- Problem description -
Report how many lines below include "purple", giving the figure alone.

- Source data -

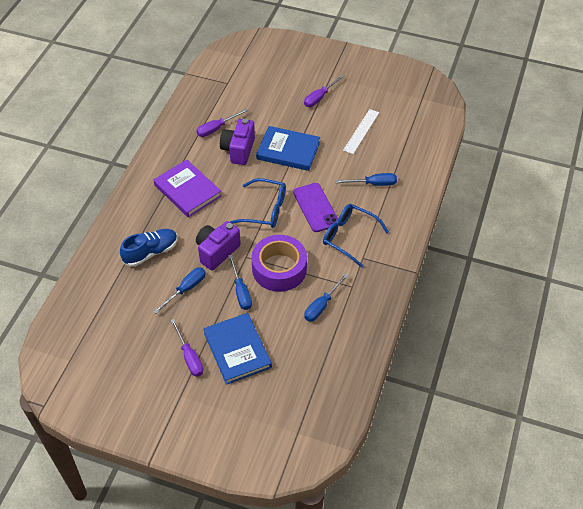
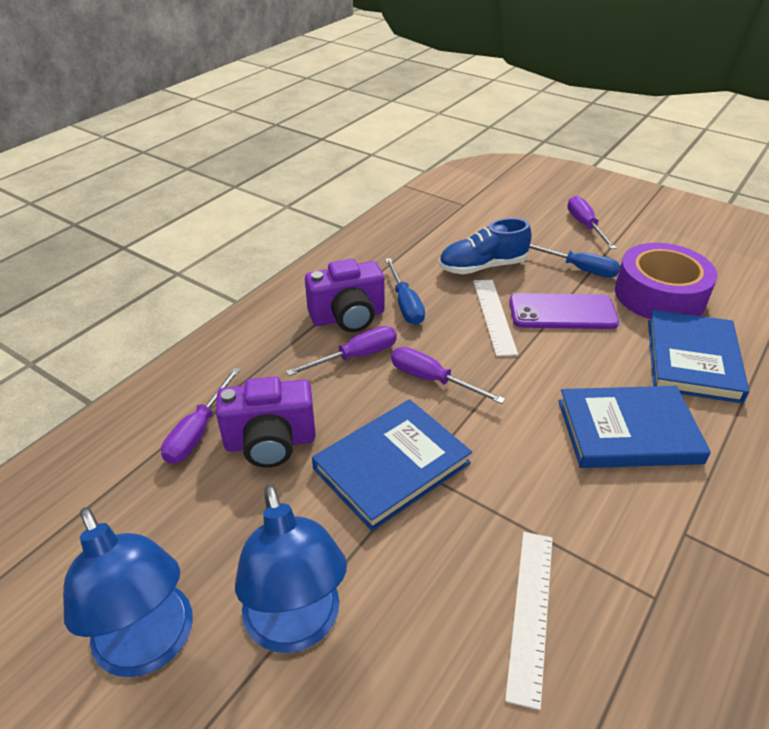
blue book: 2 -> 3
blue glasses: 2 -> 0
blue lamp: 0 -> 2
blue screwdriver: 4 -> 2
purple book: 1 -> 0
purple screwdriver: 3 -> 4
white ruler: 1 -> 2

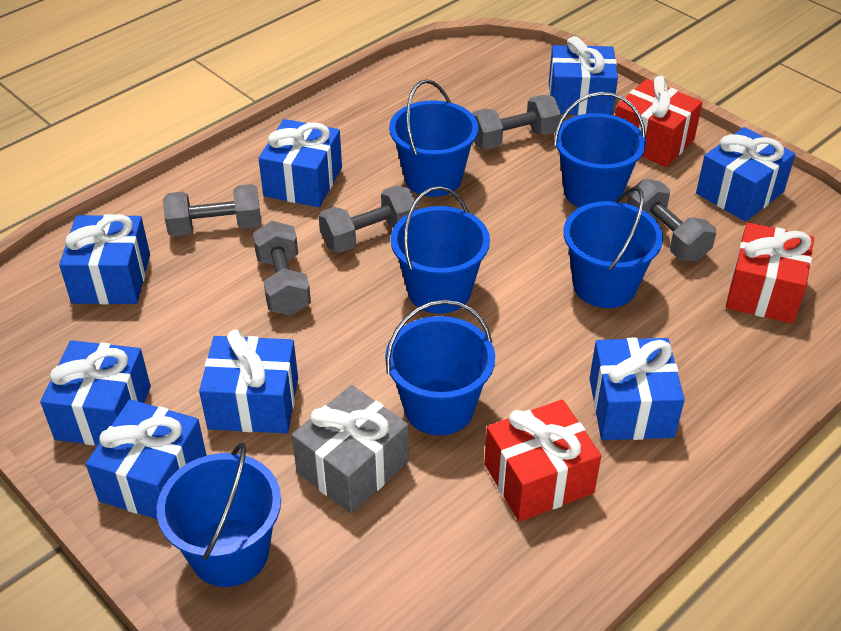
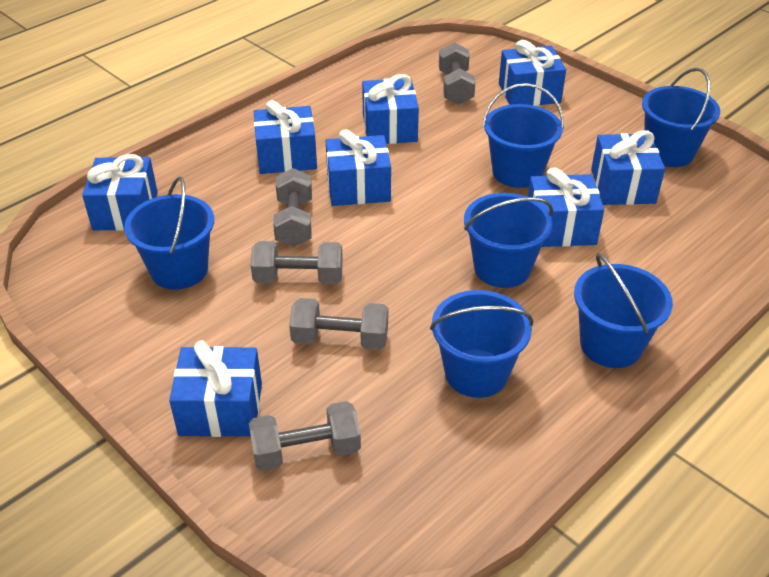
grey gift: 1 -> 0
red gift: 3 -> 0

- Exercise output -
2